* **EXERCISE**
For each record below, set it down exactly but leave out any picture.

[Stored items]
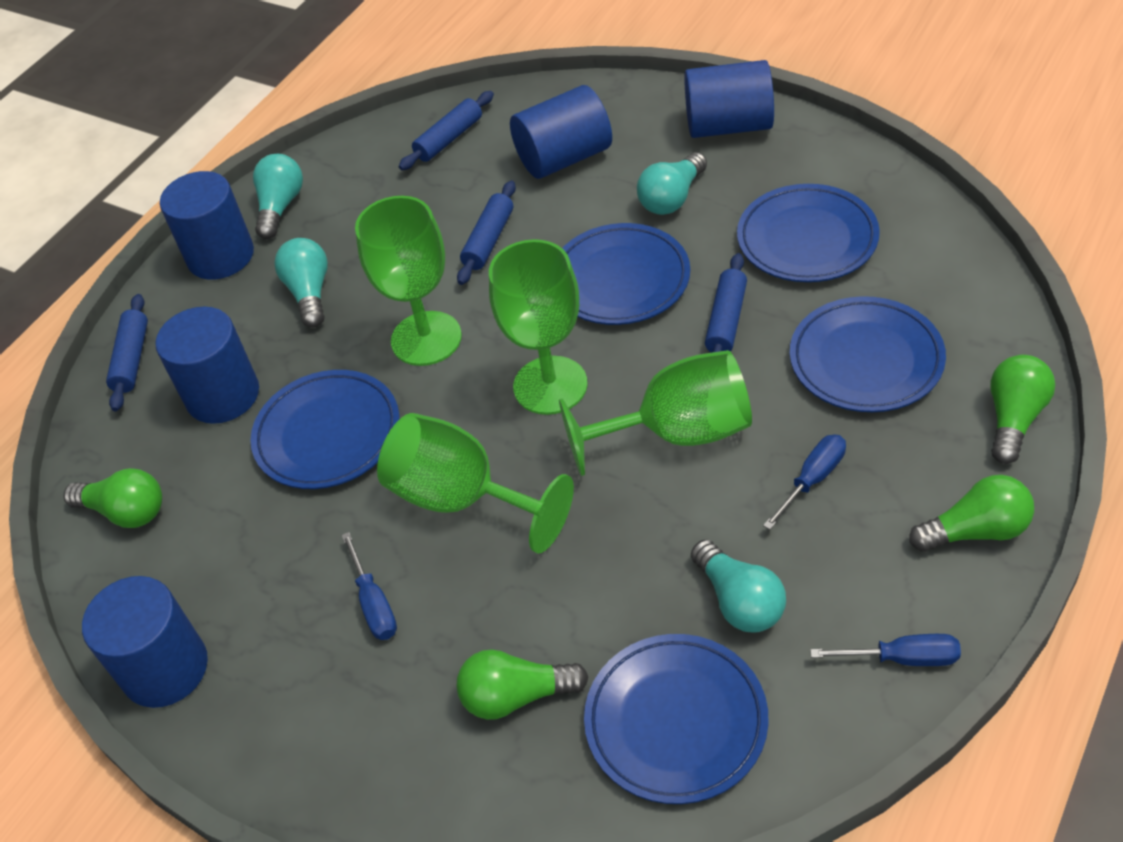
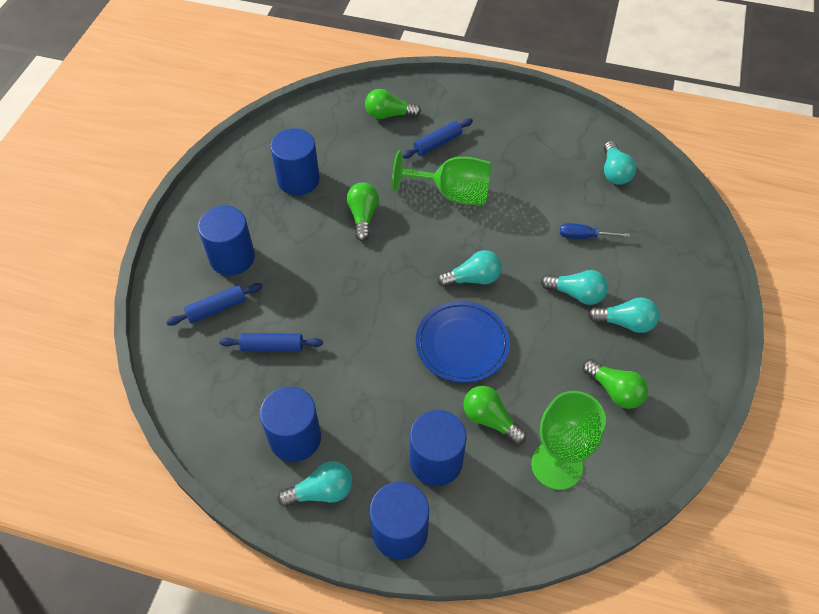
blue plate: 5 -> 1
blue rolling pin: 4 -> 3
blue screwdriver: 3 -> 1
green goblet: 4 -> 2
turquoise light bulb: 4 -> 5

* **EXERCISE RESULT**
blue plate: 5 -> 1
blue rolling pin: 4 -> 3
blue screwdriver: 3 -> 1
green goblet: 4 -> 2
turquoise light bulb: 4 -> 5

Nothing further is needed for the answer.